Scene images with change listings:

<<<<

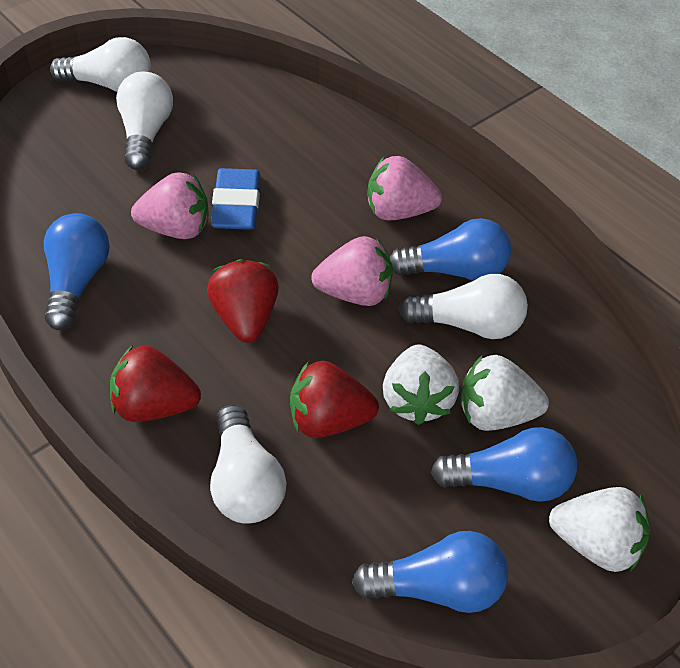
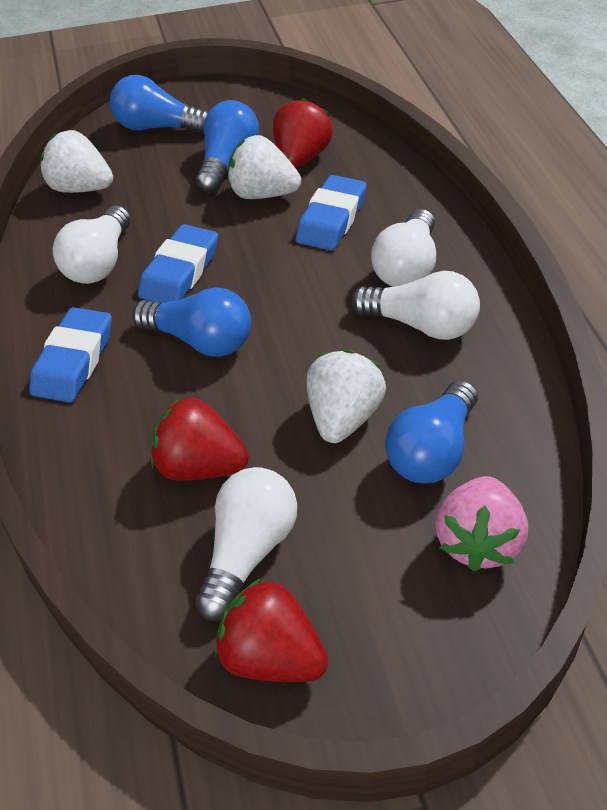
blue eraser: 1 -> 3
pink strawberry: 3 -> 1

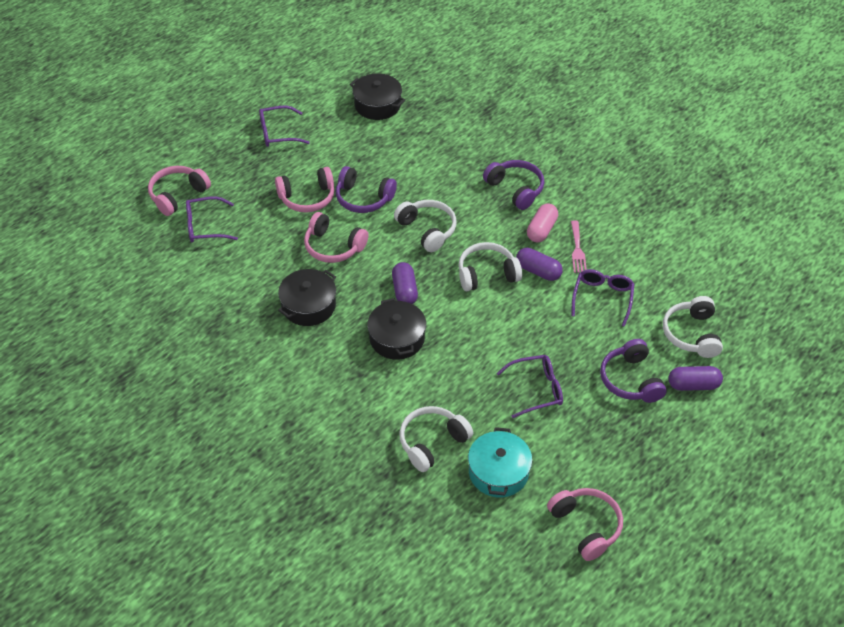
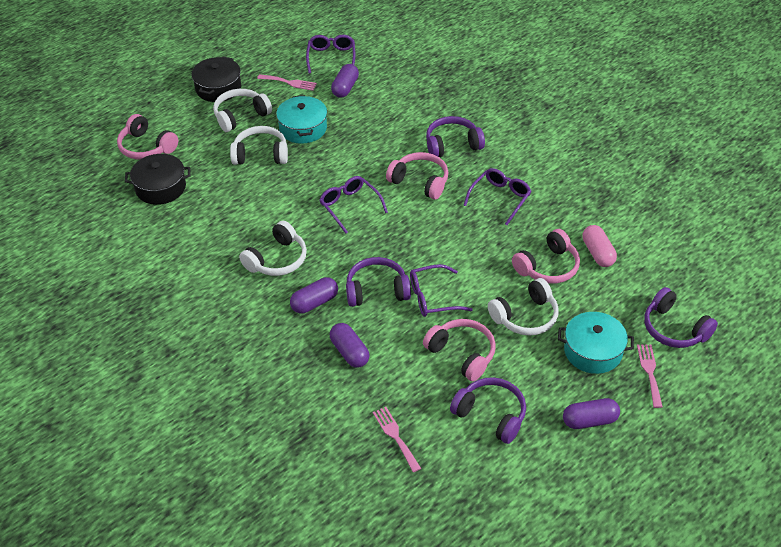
black pot: 3 -> 2
pink fork: 1 -> 3
purple capsule: 3 -> 4
purple headphones: 3 -> 4
turquoise pot: 1 -> 2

>>>>

Task description
The reply has to reproduce every line above verbatim and contain no pictures.

Solution to this task
blue eraser: 1 -> 3
pink strawberry: 3 -> 1

black pot: 3 -> 2
pink fork: 1 -> 3
purple capsule: 3 -> 4
purple headphones: 3 -> 4
turquoise pot: 1 -> 2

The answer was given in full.